Input material =>

Start of Block

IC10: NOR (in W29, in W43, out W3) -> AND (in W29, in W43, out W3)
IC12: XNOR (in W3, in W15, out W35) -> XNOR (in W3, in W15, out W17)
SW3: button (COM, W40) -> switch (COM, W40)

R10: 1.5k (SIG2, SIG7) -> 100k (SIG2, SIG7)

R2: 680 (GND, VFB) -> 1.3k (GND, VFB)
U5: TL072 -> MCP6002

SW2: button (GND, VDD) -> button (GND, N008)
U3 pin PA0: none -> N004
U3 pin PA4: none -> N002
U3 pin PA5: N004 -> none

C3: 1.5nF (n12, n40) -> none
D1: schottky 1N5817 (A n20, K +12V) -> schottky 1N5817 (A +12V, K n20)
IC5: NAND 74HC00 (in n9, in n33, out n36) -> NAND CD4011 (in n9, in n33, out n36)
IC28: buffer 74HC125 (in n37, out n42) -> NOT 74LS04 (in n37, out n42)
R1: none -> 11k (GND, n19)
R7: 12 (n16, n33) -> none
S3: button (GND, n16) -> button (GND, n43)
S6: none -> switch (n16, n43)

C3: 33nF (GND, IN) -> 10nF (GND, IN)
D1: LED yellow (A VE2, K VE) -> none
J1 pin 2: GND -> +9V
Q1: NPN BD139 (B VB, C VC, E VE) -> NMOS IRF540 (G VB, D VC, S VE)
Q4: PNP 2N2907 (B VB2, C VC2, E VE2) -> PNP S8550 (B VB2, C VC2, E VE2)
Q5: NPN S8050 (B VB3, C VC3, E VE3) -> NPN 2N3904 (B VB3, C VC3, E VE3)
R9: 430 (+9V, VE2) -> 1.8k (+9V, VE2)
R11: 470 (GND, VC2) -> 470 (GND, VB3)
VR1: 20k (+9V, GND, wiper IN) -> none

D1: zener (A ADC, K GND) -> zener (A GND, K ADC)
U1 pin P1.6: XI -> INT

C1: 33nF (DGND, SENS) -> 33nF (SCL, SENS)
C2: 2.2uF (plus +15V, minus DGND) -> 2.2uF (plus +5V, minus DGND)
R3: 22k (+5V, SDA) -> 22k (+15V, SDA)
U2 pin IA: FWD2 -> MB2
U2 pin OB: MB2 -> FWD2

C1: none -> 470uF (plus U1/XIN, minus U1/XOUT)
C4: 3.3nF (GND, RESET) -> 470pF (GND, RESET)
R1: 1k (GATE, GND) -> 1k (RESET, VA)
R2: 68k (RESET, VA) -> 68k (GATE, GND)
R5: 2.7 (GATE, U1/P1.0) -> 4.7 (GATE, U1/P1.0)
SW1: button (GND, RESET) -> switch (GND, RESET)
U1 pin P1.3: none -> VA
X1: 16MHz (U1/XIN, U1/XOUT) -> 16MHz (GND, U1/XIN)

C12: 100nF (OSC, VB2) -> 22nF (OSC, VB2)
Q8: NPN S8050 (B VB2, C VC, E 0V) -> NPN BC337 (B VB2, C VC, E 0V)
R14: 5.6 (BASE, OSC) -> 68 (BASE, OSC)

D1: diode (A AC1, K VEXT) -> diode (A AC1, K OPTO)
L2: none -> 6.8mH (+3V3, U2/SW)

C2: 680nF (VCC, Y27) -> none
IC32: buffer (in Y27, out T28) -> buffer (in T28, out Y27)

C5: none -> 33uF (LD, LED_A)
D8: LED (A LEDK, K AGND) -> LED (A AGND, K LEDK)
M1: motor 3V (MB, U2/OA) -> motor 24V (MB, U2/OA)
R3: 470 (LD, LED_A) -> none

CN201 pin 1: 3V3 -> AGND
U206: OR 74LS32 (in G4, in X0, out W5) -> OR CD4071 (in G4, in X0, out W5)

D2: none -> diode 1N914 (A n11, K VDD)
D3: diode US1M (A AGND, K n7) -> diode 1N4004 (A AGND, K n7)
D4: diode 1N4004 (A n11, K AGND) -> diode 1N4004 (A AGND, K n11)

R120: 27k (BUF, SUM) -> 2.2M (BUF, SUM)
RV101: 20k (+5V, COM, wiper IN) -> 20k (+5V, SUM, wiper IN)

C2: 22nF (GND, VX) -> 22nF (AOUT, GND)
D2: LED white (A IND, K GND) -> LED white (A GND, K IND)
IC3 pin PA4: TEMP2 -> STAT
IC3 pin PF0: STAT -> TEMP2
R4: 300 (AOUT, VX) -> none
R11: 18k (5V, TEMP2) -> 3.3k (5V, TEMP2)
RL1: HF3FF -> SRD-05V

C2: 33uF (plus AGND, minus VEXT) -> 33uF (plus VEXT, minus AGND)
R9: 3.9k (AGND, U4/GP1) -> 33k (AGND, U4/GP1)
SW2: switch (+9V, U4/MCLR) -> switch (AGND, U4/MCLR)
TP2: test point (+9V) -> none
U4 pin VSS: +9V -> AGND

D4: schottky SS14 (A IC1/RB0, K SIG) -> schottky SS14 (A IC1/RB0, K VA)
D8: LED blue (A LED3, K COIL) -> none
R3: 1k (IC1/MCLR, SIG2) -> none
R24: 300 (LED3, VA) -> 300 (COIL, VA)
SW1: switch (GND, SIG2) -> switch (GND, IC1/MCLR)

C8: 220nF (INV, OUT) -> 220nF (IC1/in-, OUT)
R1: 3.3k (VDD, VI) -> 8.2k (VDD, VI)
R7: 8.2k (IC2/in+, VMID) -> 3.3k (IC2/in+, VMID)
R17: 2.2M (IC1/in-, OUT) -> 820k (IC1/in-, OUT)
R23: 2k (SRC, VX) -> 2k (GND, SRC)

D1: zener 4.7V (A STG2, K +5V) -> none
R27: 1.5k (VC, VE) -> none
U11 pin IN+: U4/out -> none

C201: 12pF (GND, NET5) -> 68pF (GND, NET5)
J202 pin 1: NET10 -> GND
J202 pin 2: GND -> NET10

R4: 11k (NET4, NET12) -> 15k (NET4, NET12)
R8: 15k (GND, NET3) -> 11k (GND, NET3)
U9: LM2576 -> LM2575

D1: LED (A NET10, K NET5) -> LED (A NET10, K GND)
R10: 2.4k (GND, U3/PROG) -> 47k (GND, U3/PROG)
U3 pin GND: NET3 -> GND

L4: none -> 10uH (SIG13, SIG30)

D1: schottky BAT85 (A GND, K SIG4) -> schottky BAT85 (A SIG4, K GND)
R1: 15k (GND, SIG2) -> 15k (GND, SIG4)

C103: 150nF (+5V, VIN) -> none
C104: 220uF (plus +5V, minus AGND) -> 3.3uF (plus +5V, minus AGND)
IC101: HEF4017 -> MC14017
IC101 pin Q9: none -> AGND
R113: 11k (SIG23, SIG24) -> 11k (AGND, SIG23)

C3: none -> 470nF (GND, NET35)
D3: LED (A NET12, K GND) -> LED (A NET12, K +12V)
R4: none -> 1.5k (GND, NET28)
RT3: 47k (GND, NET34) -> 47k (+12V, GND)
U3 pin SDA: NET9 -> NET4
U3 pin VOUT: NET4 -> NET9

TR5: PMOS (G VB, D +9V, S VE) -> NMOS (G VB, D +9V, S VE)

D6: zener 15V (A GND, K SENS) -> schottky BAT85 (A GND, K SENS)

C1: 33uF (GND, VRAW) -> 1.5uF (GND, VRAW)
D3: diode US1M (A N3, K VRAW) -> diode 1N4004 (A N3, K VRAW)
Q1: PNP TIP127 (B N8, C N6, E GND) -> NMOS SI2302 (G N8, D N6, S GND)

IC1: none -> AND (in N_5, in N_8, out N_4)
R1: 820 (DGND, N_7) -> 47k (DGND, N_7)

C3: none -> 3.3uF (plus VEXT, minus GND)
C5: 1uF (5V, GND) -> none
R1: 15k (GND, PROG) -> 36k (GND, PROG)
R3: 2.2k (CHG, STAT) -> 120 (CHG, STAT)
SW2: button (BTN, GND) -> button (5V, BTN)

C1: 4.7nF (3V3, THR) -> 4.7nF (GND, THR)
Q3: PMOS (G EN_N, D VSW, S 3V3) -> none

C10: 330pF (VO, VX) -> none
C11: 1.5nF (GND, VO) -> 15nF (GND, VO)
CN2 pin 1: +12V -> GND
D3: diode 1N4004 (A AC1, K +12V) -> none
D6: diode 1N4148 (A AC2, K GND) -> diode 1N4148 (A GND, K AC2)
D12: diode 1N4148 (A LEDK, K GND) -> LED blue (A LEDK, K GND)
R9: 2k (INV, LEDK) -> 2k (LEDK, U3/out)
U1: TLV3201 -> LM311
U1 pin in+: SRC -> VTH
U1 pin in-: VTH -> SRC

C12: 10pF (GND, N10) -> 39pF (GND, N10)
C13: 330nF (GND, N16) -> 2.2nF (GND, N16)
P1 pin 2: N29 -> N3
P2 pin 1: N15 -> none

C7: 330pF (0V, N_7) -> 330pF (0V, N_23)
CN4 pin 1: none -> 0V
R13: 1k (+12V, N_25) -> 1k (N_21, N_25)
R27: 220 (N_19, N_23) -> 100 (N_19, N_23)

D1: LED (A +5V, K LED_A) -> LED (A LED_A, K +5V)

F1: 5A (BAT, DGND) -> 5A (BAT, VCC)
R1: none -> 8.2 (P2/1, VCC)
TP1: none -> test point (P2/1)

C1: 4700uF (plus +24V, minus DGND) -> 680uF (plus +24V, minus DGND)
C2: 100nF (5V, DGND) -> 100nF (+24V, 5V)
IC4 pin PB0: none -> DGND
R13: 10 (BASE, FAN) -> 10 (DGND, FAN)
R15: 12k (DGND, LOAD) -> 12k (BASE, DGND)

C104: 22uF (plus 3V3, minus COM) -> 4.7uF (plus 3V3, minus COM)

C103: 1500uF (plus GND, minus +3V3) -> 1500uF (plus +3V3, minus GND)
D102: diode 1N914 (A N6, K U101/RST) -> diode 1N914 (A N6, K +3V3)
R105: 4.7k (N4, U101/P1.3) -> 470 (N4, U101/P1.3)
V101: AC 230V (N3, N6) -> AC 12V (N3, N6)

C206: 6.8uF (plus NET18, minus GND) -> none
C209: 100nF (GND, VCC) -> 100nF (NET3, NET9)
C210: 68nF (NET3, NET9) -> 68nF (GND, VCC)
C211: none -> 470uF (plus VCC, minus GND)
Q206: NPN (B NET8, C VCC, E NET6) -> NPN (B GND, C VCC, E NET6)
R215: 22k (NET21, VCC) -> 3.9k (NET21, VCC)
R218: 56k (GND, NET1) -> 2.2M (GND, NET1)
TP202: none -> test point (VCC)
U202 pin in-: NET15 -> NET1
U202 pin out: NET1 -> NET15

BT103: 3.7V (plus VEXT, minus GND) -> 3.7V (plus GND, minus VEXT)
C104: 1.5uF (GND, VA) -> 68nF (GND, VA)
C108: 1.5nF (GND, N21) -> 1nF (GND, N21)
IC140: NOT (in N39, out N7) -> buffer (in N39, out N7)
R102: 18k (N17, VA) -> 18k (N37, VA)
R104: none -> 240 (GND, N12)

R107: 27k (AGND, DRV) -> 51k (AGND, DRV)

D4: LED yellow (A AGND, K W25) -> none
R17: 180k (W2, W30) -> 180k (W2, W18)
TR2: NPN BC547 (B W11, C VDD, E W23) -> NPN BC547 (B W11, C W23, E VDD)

End of Block

Problem => From the opening line of the data above through the line holding "SW2: button (GND, VDD) -> button (GND, N008)", give every line again exactly as it stands.

Output of the task =>
IC10: NOR (in W29, in W43, out W3) -> AND (in W29, in W43, out W3)
IC12: XNOR (in W3, in W15, out W35) -> XNOR (in W3, in W15, out W17)
SW3: button (COM, W40) -> switch (COM, W40)

R10: 1.5k (SIG2, SIG7) -> 100k (SIG2, SIG7)

R2: 680 (GND, VFB) -> 1.3k (GND, VFB)
U5: TL072 -> MCP6002

SW2: button (GND, VDD) -> button (GND, N008)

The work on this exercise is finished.